◆ Problem to solve
Each line below from the one containing "coffee table: (79, 350)" through the one containing "door: (44, 155) -> (34, 233), hinge flipped" should be output exactly as it stands, and no other line should appear.

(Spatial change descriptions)

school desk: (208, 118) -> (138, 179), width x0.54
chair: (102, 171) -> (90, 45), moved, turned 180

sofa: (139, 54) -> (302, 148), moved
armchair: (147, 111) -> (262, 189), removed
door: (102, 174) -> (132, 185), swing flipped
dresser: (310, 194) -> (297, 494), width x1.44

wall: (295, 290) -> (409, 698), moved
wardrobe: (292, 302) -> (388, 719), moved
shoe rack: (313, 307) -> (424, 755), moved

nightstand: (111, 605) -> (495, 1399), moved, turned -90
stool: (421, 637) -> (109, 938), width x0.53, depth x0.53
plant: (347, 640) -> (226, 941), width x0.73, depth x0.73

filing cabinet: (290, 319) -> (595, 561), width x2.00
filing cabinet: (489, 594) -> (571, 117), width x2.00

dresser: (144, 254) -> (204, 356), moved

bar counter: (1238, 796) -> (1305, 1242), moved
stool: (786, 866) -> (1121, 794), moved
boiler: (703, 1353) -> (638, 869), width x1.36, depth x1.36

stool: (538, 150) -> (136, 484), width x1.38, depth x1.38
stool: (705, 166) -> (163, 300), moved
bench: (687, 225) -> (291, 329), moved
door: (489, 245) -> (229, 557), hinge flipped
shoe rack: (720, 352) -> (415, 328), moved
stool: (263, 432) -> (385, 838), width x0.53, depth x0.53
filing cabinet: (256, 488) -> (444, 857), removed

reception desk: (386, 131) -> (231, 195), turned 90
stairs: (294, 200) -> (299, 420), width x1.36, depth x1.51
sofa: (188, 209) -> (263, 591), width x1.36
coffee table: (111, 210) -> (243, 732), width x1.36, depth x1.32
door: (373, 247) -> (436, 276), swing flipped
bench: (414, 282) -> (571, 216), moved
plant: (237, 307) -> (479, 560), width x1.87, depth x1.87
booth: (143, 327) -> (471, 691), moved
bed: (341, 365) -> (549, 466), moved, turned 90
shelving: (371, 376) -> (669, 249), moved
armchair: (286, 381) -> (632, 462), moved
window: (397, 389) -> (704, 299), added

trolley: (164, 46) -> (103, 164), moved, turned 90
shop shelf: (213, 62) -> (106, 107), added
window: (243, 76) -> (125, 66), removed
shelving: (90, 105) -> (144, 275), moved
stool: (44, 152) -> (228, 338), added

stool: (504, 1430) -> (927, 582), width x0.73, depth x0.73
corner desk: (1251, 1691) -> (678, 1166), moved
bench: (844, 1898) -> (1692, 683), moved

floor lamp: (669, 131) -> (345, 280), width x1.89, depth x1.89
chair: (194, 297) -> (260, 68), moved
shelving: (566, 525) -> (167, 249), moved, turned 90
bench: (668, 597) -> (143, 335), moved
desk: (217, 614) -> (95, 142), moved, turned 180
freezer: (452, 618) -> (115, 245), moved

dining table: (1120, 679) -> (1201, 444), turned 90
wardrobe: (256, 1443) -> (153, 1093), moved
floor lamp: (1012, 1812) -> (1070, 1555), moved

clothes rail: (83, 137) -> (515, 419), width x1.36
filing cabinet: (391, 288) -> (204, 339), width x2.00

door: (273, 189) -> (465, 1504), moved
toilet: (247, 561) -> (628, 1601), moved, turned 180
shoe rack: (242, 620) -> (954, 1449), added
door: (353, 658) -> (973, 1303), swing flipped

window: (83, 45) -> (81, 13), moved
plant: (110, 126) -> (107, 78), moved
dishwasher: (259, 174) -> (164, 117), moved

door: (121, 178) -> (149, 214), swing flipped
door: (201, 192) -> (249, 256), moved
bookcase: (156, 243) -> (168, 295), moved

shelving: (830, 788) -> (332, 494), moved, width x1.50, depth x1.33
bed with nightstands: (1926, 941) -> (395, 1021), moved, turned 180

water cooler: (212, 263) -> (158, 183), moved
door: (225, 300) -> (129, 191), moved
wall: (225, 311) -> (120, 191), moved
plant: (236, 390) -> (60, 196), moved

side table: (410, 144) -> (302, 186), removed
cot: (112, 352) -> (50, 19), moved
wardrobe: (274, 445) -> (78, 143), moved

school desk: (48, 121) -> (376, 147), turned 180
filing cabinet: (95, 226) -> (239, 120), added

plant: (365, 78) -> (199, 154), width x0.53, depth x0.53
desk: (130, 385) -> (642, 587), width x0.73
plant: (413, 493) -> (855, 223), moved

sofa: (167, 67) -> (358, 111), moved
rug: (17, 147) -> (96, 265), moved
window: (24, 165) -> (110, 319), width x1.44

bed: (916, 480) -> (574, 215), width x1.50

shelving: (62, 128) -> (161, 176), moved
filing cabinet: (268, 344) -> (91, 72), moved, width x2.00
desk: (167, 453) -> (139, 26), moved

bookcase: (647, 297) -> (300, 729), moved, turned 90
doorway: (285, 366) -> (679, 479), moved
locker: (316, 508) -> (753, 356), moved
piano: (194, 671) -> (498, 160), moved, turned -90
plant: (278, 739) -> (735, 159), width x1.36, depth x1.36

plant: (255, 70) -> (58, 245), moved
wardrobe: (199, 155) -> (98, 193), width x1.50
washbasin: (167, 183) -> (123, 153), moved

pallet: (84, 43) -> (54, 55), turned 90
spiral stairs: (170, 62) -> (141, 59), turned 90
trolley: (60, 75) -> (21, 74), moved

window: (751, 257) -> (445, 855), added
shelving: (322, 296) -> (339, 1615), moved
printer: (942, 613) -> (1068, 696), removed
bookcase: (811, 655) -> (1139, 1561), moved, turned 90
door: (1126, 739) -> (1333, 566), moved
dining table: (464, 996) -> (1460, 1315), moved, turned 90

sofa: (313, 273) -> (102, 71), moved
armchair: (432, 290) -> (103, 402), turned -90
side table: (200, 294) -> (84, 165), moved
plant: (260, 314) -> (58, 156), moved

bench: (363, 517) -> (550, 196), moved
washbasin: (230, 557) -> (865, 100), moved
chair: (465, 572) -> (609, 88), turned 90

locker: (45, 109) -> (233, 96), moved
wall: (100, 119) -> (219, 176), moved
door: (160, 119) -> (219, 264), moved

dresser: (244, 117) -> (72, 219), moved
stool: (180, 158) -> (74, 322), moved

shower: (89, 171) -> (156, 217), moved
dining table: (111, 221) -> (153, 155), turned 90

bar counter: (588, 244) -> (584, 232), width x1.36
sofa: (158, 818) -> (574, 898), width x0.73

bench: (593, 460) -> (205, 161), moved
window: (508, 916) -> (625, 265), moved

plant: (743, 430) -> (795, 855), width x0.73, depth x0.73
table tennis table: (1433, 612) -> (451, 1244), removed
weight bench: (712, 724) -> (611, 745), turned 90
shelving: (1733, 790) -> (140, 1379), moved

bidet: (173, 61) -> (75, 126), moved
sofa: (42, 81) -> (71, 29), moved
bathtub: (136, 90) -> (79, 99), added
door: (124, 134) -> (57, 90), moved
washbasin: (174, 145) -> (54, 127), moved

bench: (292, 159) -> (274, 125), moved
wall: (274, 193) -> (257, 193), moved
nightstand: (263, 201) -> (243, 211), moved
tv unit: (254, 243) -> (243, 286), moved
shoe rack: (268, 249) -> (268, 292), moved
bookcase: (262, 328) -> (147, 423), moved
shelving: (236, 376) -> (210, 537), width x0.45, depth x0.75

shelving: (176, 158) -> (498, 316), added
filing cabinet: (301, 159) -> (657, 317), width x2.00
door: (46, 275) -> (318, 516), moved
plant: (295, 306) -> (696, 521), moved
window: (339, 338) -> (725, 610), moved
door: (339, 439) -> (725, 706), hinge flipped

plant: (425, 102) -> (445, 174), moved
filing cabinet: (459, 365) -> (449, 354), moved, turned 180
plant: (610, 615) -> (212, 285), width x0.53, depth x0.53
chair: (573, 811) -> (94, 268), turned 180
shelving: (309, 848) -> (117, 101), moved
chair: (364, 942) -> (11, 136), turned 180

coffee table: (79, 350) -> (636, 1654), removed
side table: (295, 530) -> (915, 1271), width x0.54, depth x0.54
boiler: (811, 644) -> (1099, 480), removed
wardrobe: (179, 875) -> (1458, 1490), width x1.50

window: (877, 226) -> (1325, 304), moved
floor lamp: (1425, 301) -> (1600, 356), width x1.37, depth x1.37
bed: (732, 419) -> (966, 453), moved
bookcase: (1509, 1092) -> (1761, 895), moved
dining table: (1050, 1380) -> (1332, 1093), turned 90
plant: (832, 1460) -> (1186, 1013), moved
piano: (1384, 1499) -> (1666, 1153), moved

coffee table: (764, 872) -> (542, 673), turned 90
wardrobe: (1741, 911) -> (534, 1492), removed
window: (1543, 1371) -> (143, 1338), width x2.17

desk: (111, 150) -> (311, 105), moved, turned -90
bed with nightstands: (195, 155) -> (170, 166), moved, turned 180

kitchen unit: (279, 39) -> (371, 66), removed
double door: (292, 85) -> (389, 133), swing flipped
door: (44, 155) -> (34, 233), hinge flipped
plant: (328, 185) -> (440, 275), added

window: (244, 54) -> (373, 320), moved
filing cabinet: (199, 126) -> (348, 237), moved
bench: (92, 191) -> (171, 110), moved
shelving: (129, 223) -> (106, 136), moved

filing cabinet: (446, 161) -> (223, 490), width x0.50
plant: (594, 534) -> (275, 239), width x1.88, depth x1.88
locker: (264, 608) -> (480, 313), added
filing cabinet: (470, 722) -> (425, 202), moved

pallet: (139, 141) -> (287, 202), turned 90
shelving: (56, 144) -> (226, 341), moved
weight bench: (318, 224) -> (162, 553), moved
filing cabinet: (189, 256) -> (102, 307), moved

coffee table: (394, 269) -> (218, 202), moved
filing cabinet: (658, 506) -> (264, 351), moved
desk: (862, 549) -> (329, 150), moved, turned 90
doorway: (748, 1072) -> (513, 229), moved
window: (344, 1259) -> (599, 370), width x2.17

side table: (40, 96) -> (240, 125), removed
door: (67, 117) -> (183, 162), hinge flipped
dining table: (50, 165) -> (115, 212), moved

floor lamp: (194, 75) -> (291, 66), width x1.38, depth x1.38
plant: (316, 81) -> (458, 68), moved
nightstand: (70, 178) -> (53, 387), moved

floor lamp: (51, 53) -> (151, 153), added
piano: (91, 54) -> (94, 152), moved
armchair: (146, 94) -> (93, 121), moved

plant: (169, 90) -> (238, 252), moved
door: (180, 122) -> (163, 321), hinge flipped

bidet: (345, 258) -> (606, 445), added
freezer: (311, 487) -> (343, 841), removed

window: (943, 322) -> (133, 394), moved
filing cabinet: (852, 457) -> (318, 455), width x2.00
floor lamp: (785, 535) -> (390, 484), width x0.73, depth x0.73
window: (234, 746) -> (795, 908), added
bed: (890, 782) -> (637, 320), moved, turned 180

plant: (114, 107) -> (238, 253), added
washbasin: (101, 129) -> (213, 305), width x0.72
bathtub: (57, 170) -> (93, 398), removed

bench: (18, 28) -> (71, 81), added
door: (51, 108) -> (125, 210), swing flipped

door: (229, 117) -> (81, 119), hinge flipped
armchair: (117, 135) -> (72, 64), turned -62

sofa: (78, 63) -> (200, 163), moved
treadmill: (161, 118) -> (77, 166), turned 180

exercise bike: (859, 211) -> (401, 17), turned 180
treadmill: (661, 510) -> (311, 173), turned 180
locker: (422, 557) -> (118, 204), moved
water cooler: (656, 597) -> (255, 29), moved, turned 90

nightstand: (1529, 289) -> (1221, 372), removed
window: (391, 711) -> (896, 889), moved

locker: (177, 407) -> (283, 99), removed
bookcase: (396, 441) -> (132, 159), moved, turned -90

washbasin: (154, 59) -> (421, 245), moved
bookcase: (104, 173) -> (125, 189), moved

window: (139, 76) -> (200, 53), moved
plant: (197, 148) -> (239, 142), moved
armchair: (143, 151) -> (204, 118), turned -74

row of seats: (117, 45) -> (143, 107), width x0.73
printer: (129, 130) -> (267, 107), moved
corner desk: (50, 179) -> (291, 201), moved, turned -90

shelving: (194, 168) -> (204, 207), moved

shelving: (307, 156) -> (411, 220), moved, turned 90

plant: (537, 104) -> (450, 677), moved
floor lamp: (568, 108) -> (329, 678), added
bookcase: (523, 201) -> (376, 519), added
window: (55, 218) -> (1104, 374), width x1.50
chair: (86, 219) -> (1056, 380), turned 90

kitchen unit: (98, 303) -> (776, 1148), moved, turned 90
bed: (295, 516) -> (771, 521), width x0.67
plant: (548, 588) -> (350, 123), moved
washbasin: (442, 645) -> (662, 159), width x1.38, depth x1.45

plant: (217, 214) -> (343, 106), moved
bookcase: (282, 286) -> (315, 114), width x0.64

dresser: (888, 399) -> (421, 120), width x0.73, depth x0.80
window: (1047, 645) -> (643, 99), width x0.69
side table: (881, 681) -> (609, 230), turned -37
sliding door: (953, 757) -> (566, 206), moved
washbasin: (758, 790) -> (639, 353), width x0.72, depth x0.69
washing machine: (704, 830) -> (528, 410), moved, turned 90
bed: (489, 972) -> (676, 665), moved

◆ Task solution
coffee table: (79, 350) -> (636, 1654), removed
side table: (295, 530) -> (915, 1271), width x0.54, depth x0.54
boiler: (811, 644) -> (1099, 480), removed
wardrobe: (179, 875) -> (1458, 1490), width x1.50

window: (877, 226) -> (1325, 304), moved
floor lamp: (1425, 301) -> (1600, 356), width x1.37, depth x1.37
bed: (732, 419) -> (966, 453), moved
bookcase: (1509, 1092) -> (1761, 895), moved
dining table: (1050, 1380) -> (1332, 1093), turned 90
plant: (832, 1460) -> (1186, 1013), moved
piano: (1384, 1499) -> (1666, 1153), moved

coffee table: (764, 872) -> (542, 673), turned 90
wardrobe: (1741, 911) -> (534, 1492), removed
window: (1543, 1371) -> (143, 1338), width x2.17

desk: (111, 150) -> (311, 105), moved, turned -90
bed with nightstands: (195, 155) -> (170, 166), moved, turned 180

kitchen unit: (279, 39) -> (371, 66), removed
double door: (292, 85) -> (389, 133), swing flipped
door: (44, 155) -> (34, 233), hinge flipped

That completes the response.